• Brief
Pull out and copy each line of the data below that contains the word "major". Treat uppercase and lowercase as different.

• Extracted entries
---
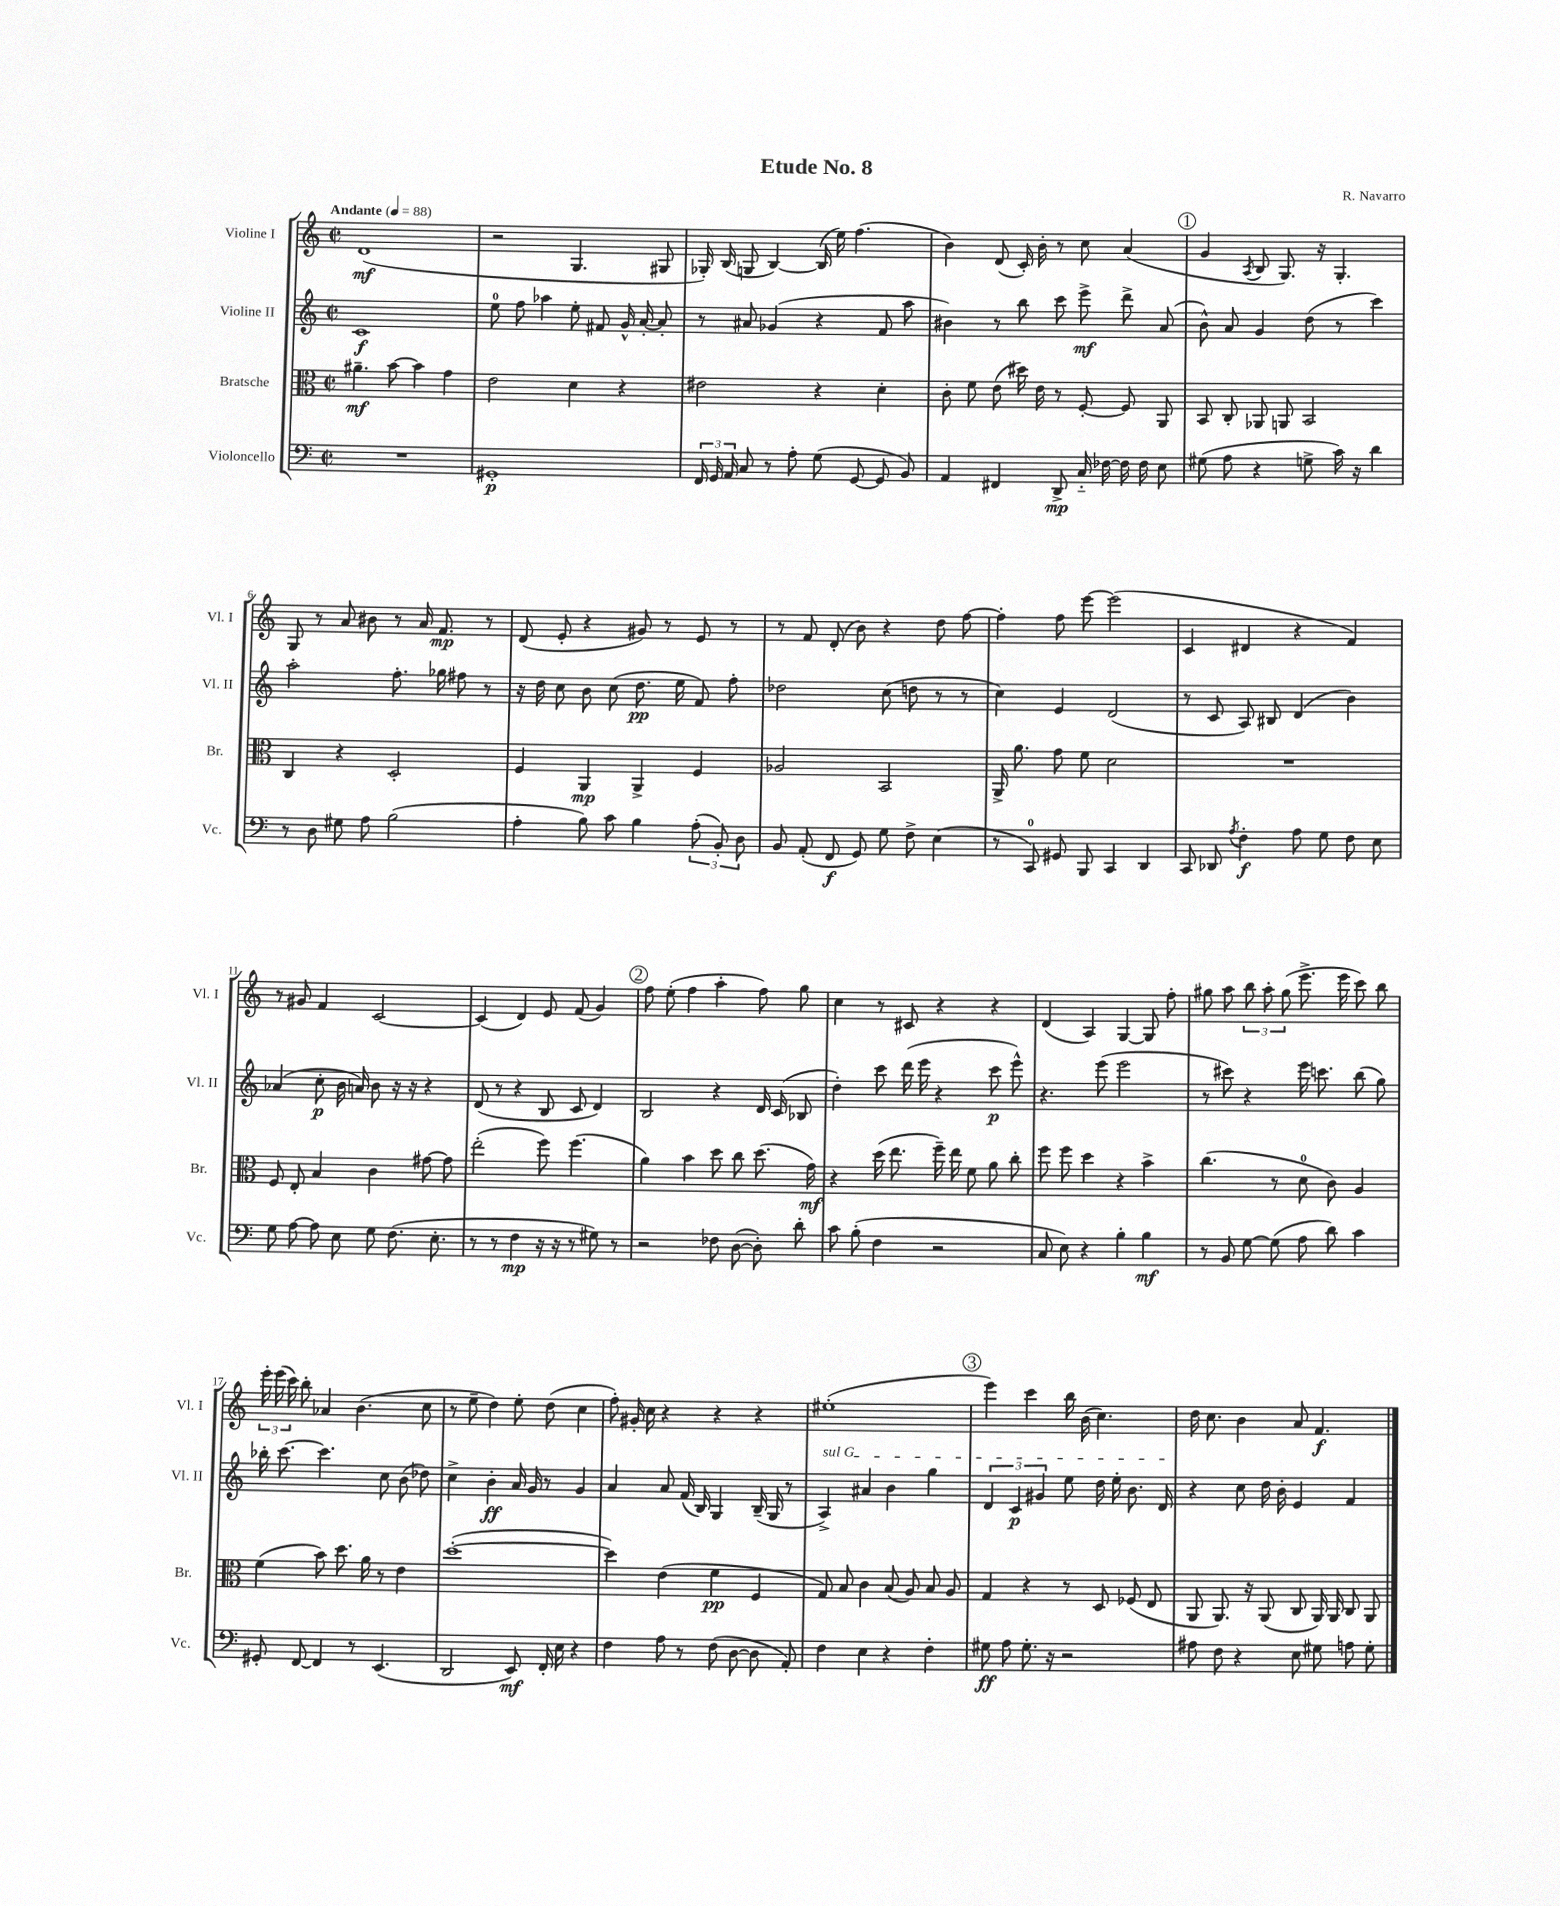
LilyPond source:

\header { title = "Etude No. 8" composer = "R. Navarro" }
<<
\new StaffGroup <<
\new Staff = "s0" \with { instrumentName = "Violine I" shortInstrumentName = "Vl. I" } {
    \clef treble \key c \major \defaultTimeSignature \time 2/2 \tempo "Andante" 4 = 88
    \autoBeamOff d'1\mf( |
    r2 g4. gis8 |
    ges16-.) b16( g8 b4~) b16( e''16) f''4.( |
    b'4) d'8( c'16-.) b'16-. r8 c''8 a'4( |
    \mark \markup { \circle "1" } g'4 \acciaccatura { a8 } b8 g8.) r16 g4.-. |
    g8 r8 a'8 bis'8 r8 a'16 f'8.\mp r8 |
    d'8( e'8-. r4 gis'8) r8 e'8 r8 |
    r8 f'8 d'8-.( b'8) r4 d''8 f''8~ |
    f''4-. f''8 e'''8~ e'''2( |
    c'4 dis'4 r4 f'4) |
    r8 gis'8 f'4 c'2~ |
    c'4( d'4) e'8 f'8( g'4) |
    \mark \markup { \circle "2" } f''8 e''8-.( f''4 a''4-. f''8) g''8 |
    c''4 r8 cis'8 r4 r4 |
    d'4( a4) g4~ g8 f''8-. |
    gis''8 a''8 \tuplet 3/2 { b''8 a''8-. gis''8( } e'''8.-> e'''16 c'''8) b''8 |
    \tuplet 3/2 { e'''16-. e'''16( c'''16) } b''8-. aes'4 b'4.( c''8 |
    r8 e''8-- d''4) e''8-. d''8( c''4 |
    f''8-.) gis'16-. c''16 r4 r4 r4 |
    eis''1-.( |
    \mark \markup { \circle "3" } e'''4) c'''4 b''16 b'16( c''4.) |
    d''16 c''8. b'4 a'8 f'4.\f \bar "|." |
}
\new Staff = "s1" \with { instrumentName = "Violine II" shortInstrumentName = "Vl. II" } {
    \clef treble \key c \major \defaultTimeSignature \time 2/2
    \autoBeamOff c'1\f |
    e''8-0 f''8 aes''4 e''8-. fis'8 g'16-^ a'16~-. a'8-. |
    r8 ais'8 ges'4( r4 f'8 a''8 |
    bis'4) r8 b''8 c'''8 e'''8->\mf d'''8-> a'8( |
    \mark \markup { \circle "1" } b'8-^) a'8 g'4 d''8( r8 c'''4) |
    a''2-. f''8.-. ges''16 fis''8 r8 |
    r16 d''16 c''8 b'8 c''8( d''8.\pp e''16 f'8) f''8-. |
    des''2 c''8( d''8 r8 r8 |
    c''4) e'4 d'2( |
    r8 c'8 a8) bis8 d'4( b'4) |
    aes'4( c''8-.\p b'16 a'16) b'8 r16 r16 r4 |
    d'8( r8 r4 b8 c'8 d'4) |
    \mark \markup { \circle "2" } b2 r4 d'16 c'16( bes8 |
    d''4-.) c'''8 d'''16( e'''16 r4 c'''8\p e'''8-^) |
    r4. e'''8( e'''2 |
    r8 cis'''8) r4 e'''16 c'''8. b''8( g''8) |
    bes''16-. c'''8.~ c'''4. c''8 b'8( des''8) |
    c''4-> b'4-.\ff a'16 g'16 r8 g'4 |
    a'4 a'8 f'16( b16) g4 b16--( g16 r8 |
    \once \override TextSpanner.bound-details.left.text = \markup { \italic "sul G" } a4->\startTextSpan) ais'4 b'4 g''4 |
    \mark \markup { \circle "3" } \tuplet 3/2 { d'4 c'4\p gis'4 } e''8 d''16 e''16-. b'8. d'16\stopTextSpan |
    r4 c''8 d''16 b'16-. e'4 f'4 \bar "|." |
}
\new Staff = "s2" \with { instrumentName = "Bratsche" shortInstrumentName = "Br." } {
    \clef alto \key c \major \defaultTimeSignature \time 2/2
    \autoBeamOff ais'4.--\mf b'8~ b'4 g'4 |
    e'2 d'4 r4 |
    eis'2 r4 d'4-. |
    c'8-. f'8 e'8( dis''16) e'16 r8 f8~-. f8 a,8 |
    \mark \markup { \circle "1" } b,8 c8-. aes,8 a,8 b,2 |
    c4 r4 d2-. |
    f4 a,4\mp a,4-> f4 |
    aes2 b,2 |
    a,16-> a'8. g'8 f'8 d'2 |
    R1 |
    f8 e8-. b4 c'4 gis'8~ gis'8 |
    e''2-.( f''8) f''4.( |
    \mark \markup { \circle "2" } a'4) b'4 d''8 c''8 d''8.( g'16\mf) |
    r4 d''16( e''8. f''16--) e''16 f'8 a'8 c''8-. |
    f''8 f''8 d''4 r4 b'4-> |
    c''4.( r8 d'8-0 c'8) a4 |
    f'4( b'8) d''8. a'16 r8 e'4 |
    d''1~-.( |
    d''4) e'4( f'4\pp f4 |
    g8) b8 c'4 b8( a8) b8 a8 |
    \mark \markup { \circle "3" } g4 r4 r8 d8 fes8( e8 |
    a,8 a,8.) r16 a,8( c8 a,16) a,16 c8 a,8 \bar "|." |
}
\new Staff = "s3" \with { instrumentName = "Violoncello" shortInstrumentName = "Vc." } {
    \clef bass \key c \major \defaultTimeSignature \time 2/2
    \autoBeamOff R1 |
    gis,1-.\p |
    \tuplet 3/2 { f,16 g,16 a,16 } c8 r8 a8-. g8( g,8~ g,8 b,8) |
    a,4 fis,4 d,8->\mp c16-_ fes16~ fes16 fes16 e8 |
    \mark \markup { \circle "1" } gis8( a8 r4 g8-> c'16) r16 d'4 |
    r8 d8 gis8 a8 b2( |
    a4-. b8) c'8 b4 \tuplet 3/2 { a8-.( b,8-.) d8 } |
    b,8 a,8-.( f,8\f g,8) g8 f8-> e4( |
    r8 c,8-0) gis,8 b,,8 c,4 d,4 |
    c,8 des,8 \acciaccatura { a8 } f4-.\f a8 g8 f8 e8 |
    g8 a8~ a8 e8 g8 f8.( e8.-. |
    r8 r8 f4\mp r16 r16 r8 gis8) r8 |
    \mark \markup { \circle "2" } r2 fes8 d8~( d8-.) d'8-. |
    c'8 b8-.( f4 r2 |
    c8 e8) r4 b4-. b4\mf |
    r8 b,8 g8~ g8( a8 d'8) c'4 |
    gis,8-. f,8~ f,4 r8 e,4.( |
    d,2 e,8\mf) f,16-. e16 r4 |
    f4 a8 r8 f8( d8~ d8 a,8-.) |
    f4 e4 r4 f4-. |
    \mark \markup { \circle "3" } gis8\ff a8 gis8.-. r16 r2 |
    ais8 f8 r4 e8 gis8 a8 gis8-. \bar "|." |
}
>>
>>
---
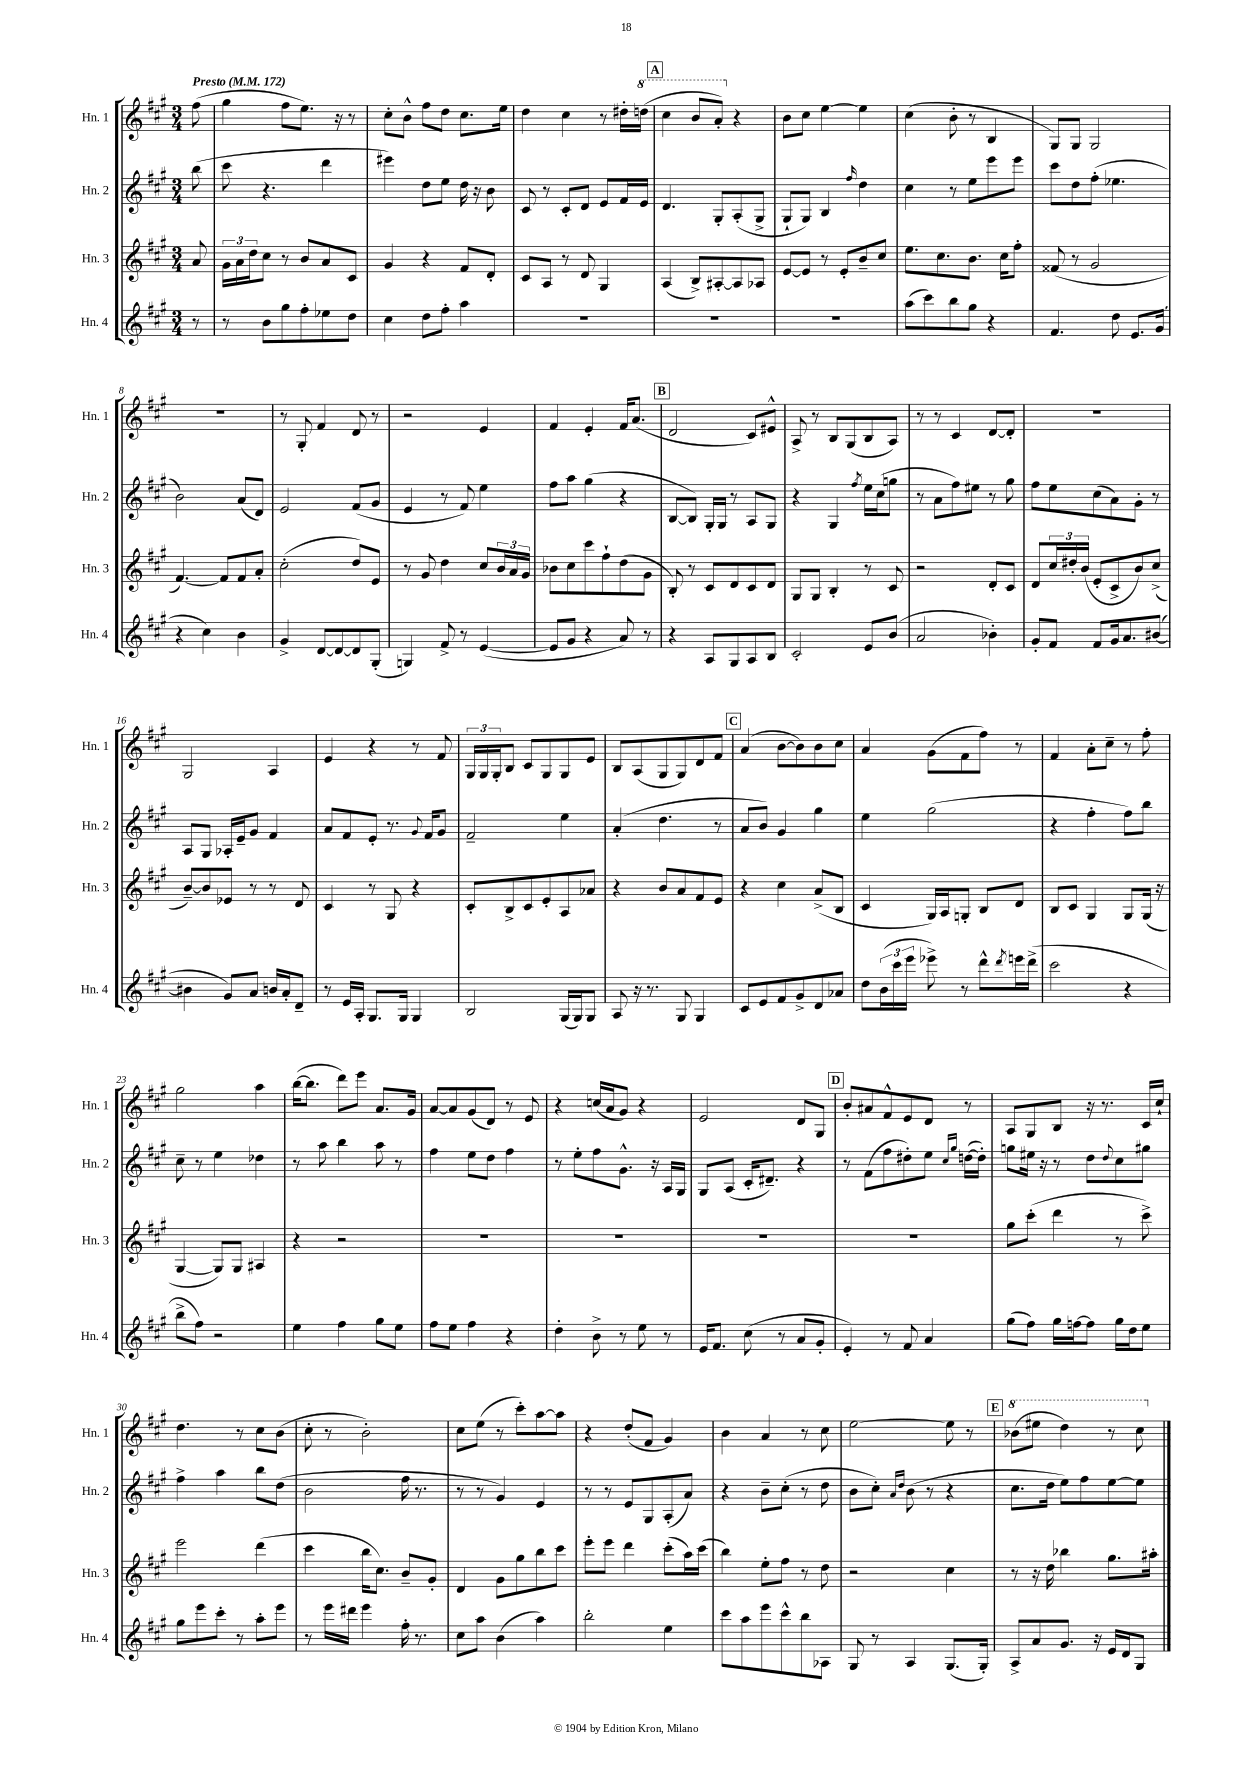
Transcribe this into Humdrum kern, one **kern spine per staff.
---
• Final result
    \clef treble \key c \major \defaultTimeSignature \time 2/2 \tempo "Andante" 4 = 88
    \clef treble \key c \major \defaultTimeSignature \time 2/2
    \clef alto \key c \major \defaultTimeSignature \time 2/2
    \clef bass \key c \major \defaultTimeSignature \time 2/2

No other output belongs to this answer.